#### [WORK REQUIRED]
Reproduce the records. Keep every word exact and include no images.

(STORED DATA begins)

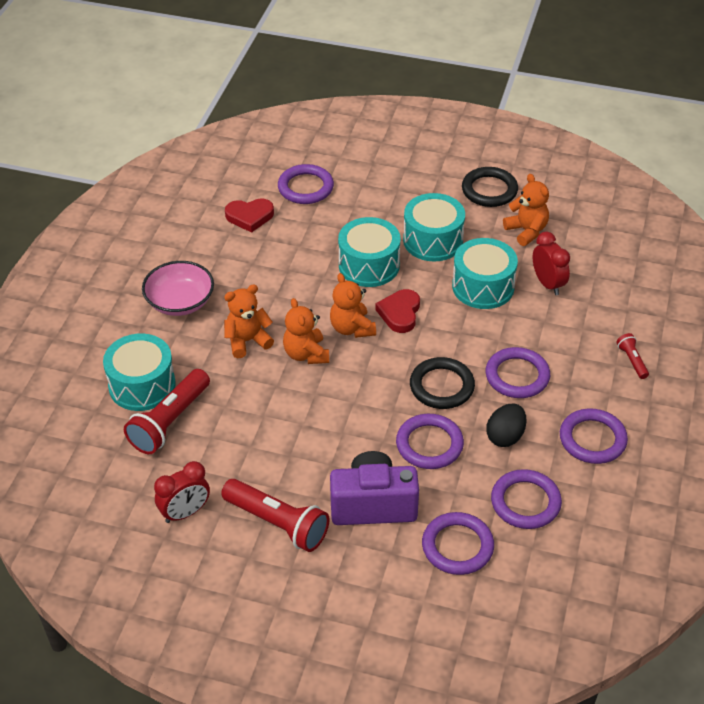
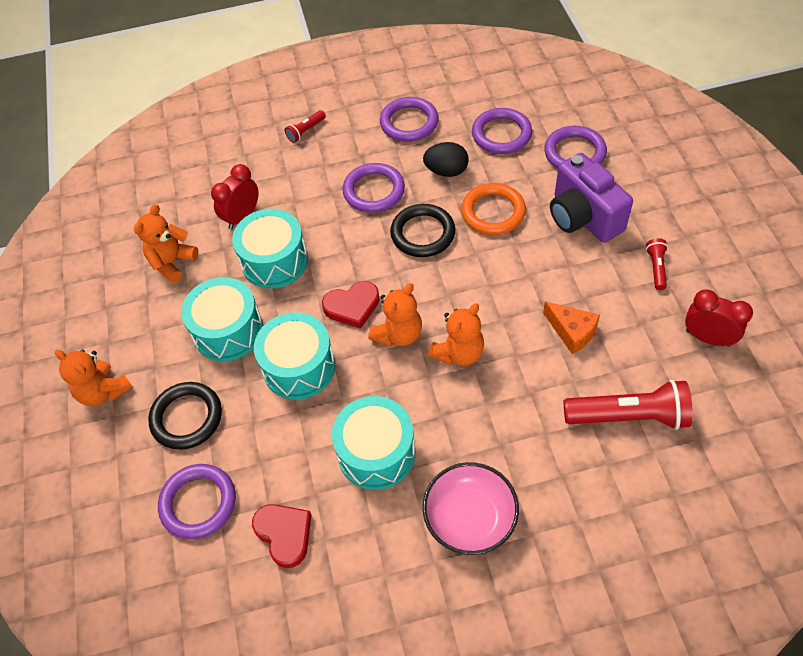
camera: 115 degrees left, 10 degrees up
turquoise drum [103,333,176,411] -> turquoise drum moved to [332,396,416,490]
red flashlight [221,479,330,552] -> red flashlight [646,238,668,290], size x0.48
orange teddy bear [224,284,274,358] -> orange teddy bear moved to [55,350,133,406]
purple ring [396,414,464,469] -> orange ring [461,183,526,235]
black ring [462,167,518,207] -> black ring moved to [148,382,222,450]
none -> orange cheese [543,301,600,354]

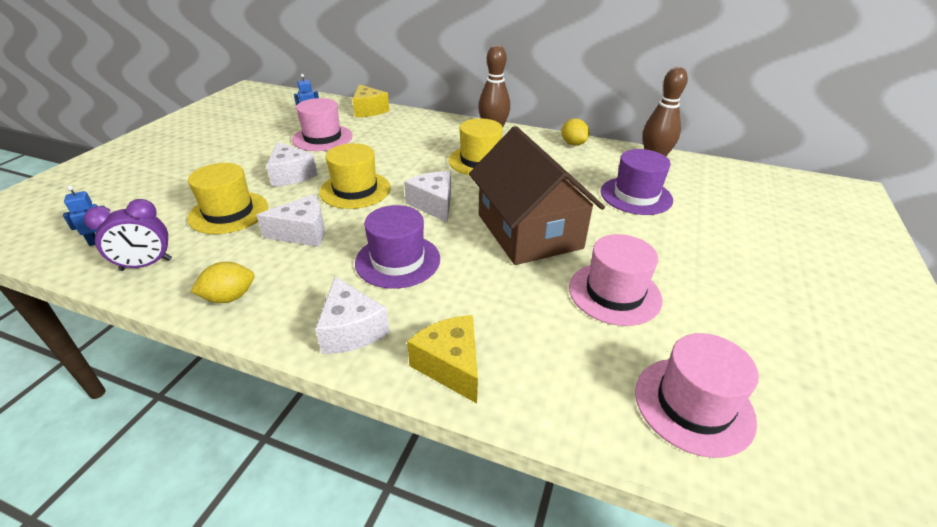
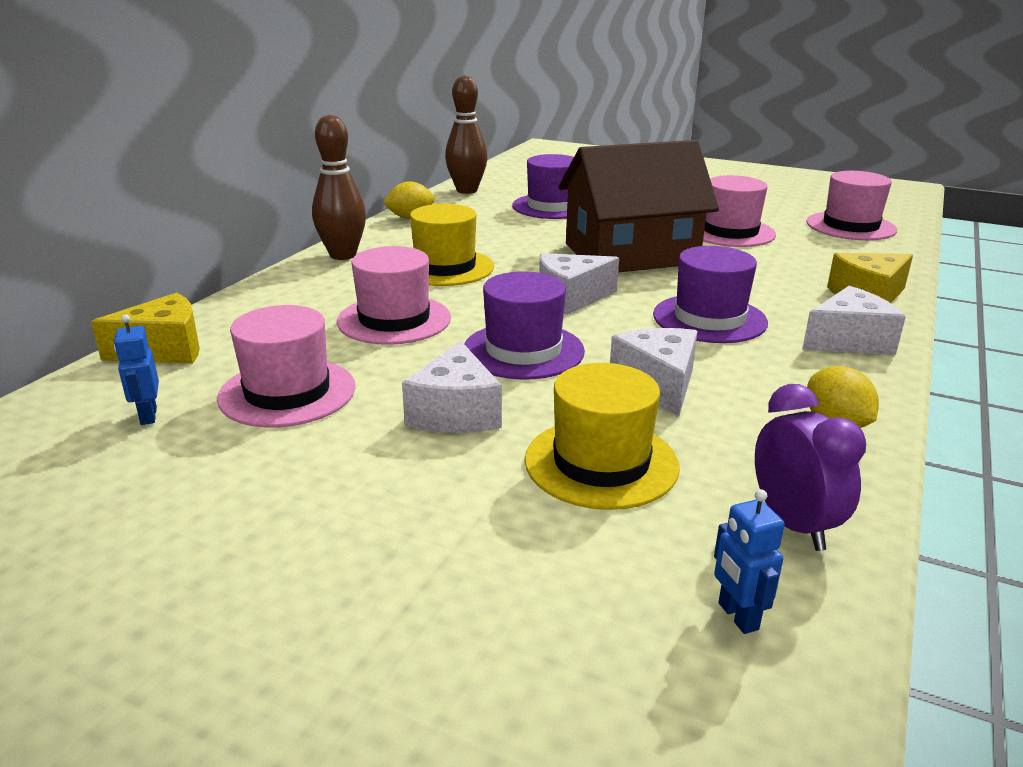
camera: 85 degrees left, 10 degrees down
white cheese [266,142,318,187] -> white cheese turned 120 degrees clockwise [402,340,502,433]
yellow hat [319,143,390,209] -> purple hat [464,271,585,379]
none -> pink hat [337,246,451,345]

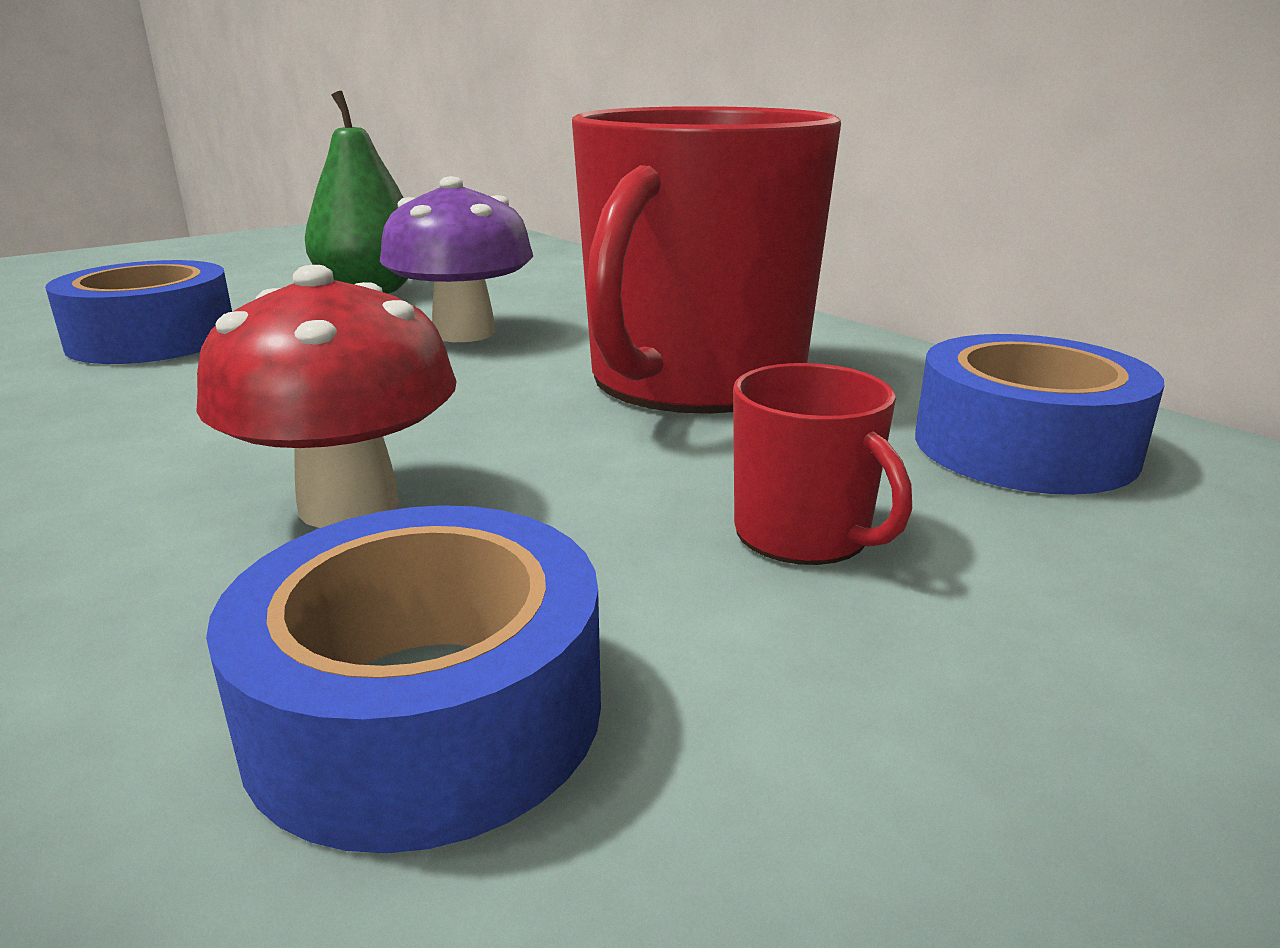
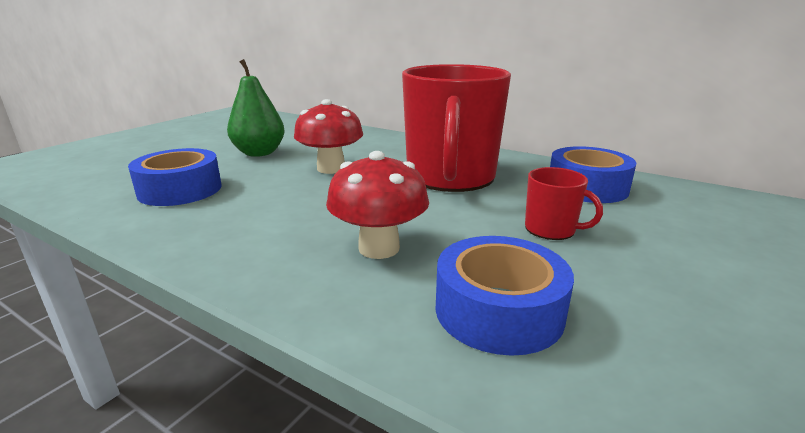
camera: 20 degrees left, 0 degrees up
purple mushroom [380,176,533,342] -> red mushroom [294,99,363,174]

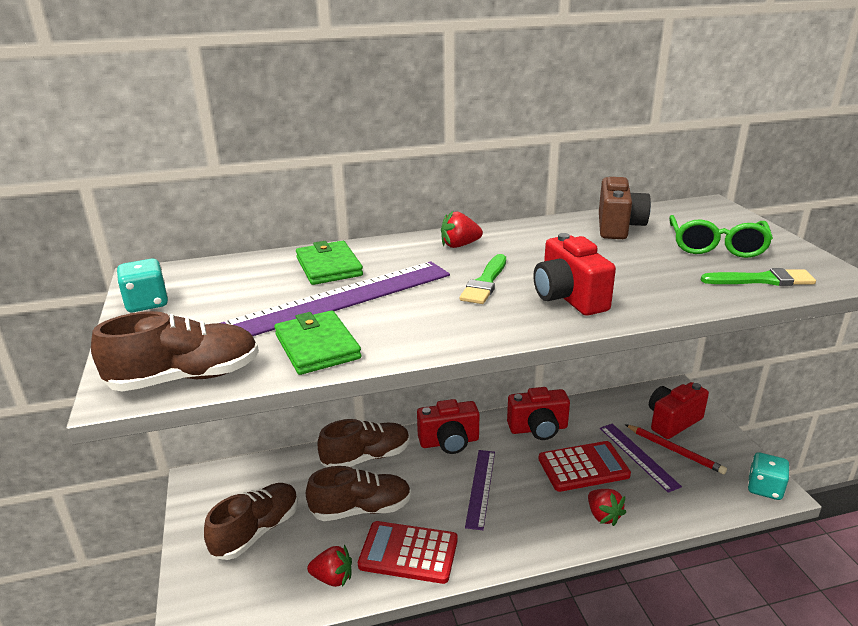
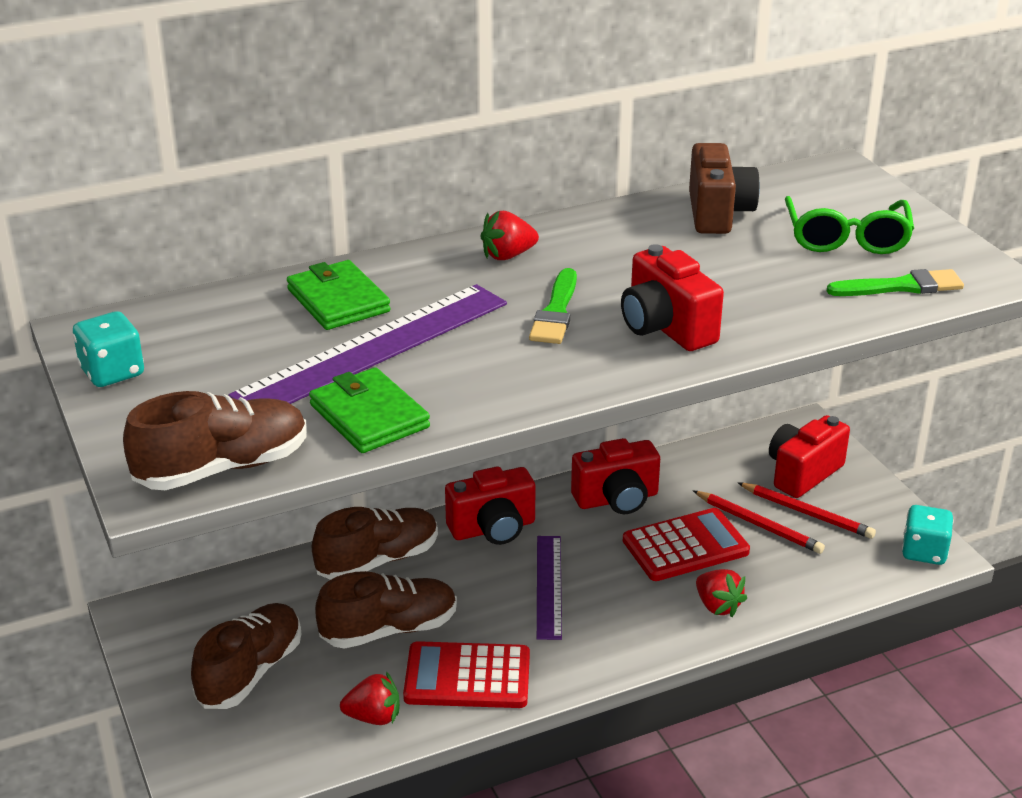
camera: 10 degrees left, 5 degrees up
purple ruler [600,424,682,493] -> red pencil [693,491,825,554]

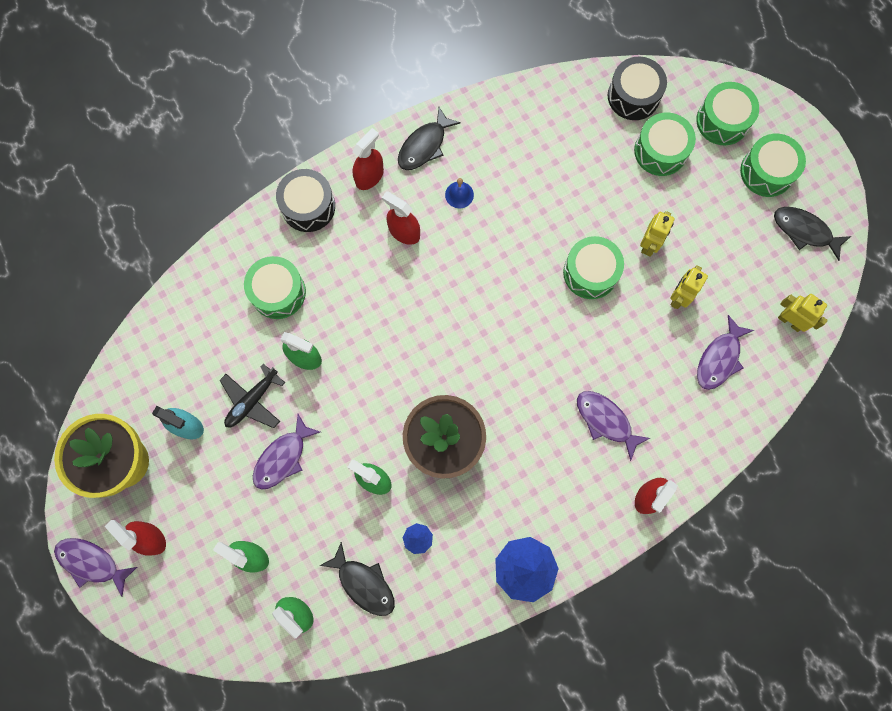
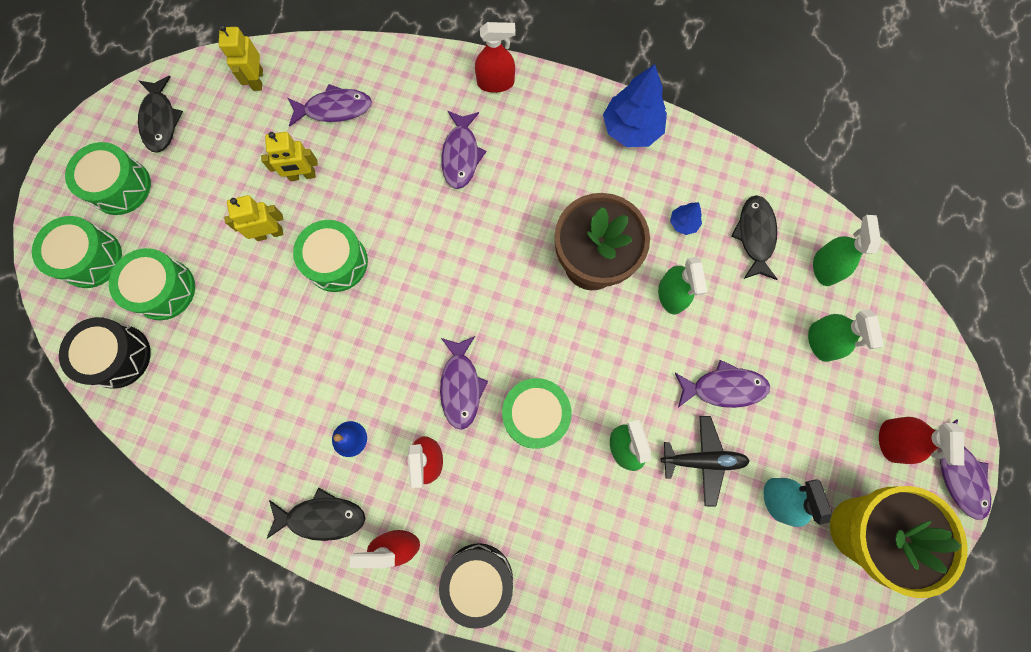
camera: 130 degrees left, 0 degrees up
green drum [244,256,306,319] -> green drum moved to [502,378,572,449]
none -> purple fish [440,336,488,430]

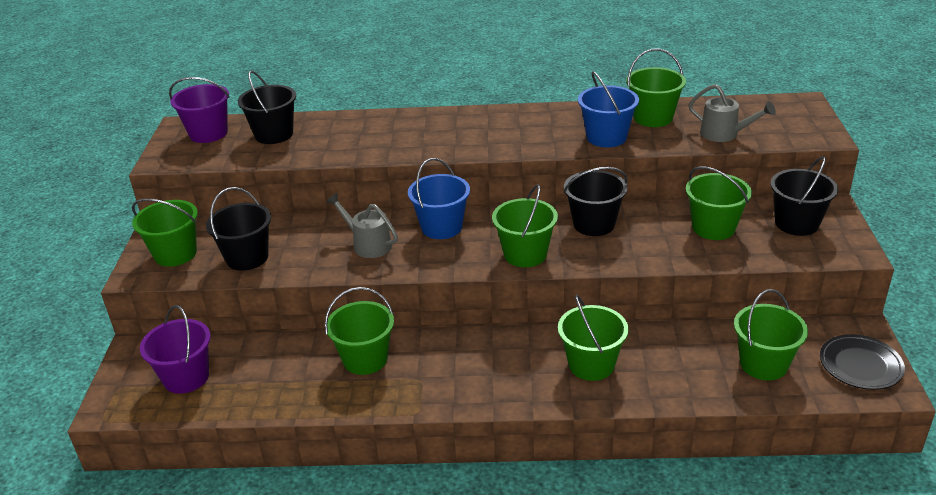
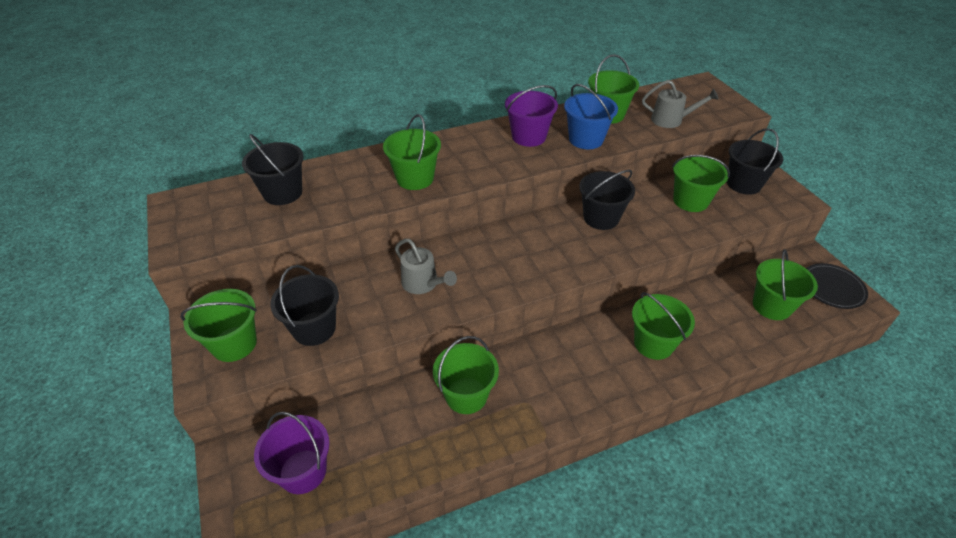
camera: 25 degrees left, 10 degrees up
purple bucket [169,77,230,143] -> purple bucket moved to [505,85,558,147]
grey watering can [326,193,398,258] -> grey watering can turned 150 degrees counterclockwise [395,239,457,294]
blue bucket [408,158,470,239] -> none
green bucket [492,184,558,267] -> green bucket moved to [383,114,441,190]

(STORED DATA ends)

#### [SOLUTION TO THIS EXERCISE]
camera: 115 degrees left, 10 degrees up
turquoise drum [103,333,176,411] -> turquoise drum moved to [332,396,416,490]
red flashlight [221,479,330,552] -> red flashlight [646,238,668,290], size x0.48
orange teddy bear [224,284,274,358] -> orange teddy bear moved to [55,350,133,406]
purple ring [396,414,464,469] -> orange ring [461,183,526,235]
black ring [462,167,518,207] -> black ring moved to [148,382,222,450]
none -> orange cheese [543,301,600,354]

camera: 85 degrees left, 10 degrees down
white cheese [266,142,318,187] -> white cheese turned 120 degrees clockwise [402,340,502,433]
yellow hat [319,143,390,209] -> purple hat [464,271,585,379]
none -> pink hat [337,246,451,345]

camera: 20 degrees left, 0 degrees up
purple mushroom [380,176,533,342] -> red mushroom [294,99,363,174]

camera: 10 degrees left, 5 degrees up
purple ruler [600,424,682,493] -> red pencil [693,491,825,554]

camera: 130 degrees left, 0 degrees up
green drum [244,256,306,319] -> green drum moved to [502,378,572,449]
none -> purple fish [440,336,488,430]

camera: 25 degrees left, 10 degrees up
purple bucket [169,77,230,143] -> purple bucket moved to [505,85,558,147]
grey watering can [326,193,398,258] -> grey watering can turned 150 degrees counterclockwise [395,239,457,294]
blue bucket [408,158,470,239] -> none
green bucket [492,184,558,267] -> green bucket moved to [383,114,441,190]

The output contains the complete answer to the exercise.